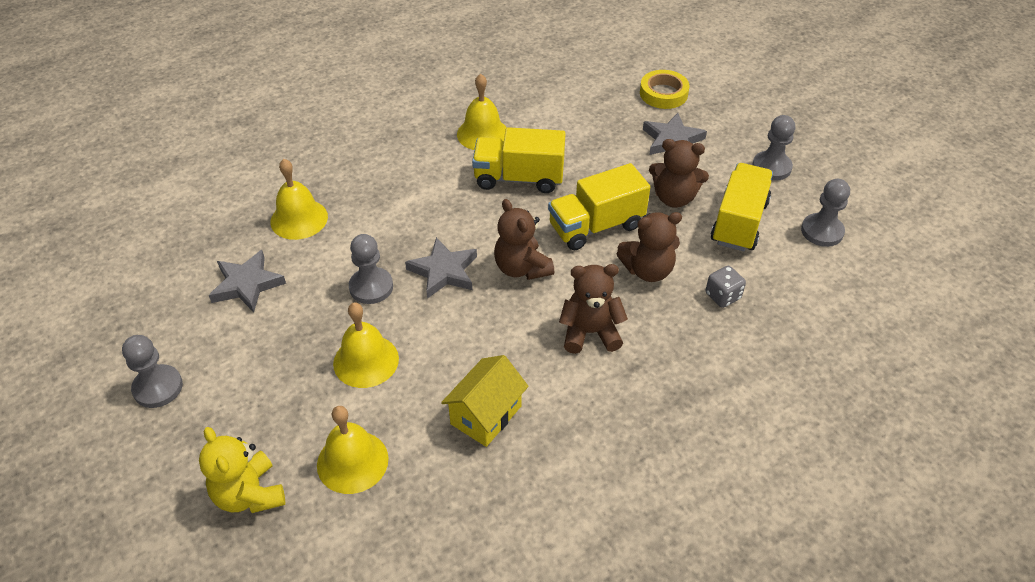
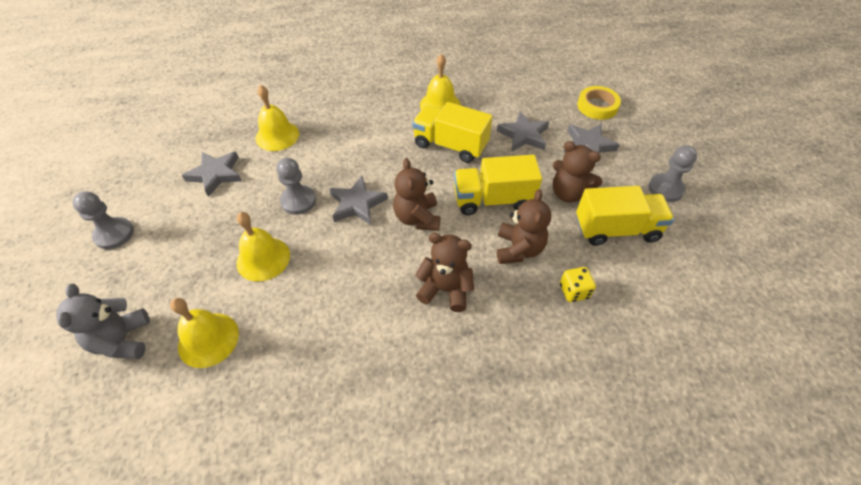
camera: 20 degrees right, 5 degrees up
(249, 494) = (123, 340): yellow teddy bear -> grey teddy bear
(486, 415) = (327, 334): yellow house -> none
(596, 146) = (523, 135): none -> grey star
(648, 270) = (518, 249): brown teddy bear -> brown teddy bear turned 90 degrees counterclockwise
(722, 296) = (574, 291): grey dice -> yellow dice
(739, 222) = (616, 229): yellow truck -> yellow truck turned 45 degrees clockwise
(822, 231) = (690, 258): grey pawn -> none

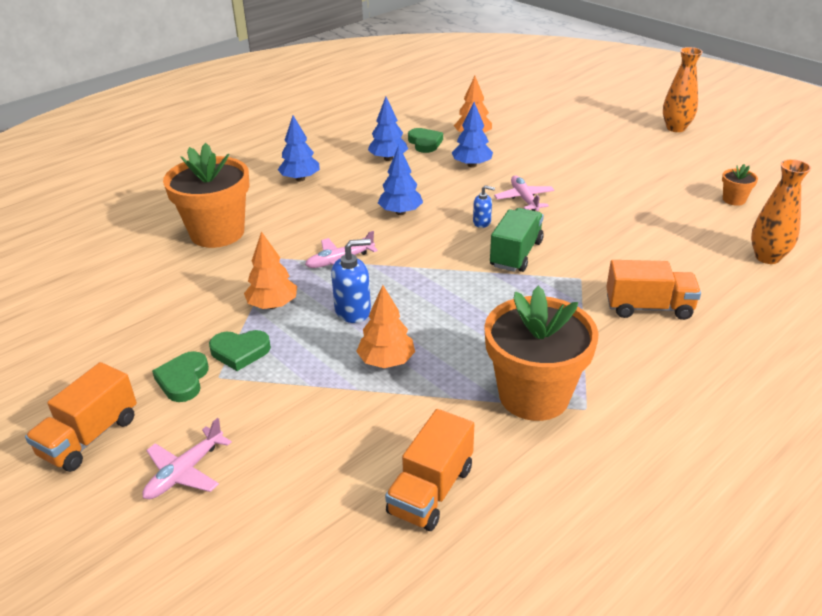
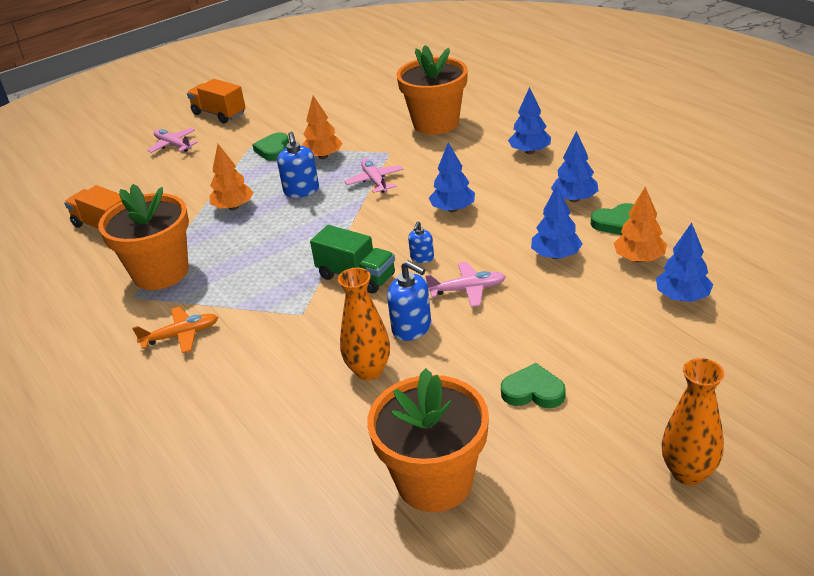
camera: 100 degrees right, 0 degrees up
(183, 380) = (254, 134): green heart -> green heart (533, 391)
(515, 124) = (682, 297): none -> blue tree
(581, 220) = (412, 328): none -> blue soap dispenser
(639, 350) = (181, 335): none -> orange plane
(648, 307) = (236, 352): orange truck -> none
(734, 200) = (434, 481): orange flower pot -> orange flower pot, size x2.34
(767, 257) = (288, 473): orange vase -> orange vase (369, 370)

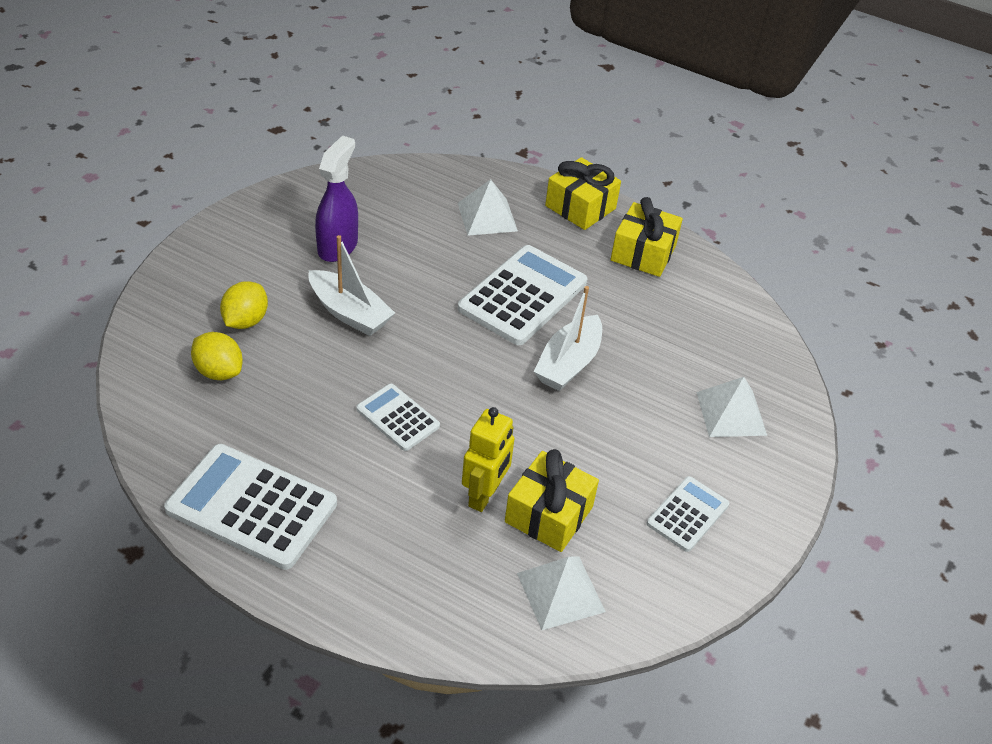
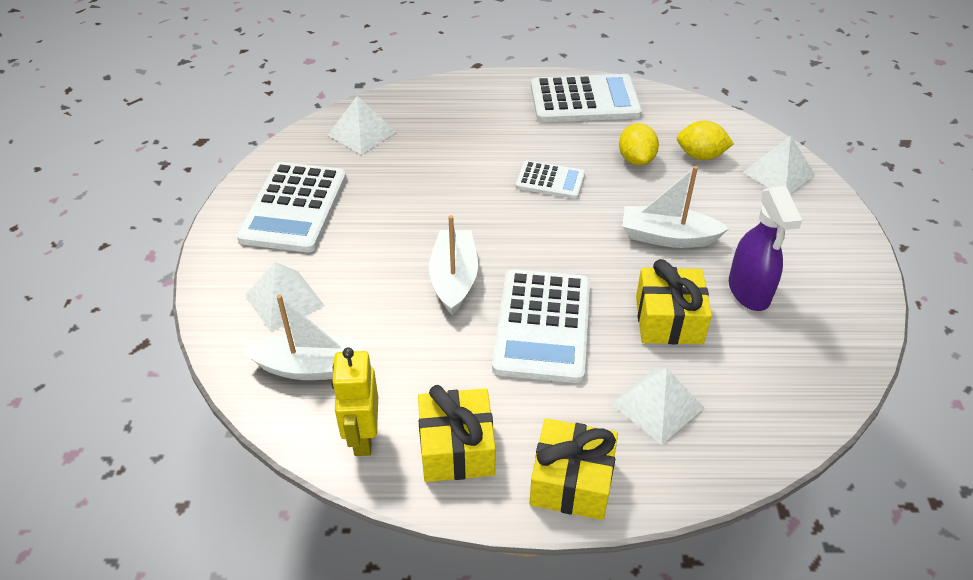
camera: 155 degrees right, 0 degrees up
(173, 319) = (778, 173): none -> white pyramid
(245, 321) = (731, 195): yellow lemon -> yellow lemon (636, 159)
(484, 495) = (448, 161): yellow robot -> yellow robot (362, 437)
(549, 514) = (396, 168): yellow gift -> yellow gift (668, 320)
(687, 514) = (294, 208): white calculator -> white calculator, size x1.81
(727, 348) = (310, 367): none -> white boat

+---+

Problem statement. Starting at the line that contains "(822, 231) = (690, 258): grey pawn -> none" and ending at the line that contains "(767, 257) = (288, 473): orange", transcribe the material above exactly, excluding pictures.

Exercise answer.
(822, 231) = (690, 258): grey pawn -> none

camera: 100 degrees right, 0 degrees up
(183, 380) = (254, 134): green heart -> green heart (533, 391)
(515, 124) = (682, 297): none -> blue tree
(581, 220) = (412, 328): none -> blue soap dispenser
(639, 350) = (181, 335): none -> orange plane
(648, 307) = (236, 352): orange truck -> none
(734, 200) = (434, 481): orange flower pot -> orange flower pot, size x2.34
(767, 257) = (288, 473): orange vase -> orange vase (369, 370)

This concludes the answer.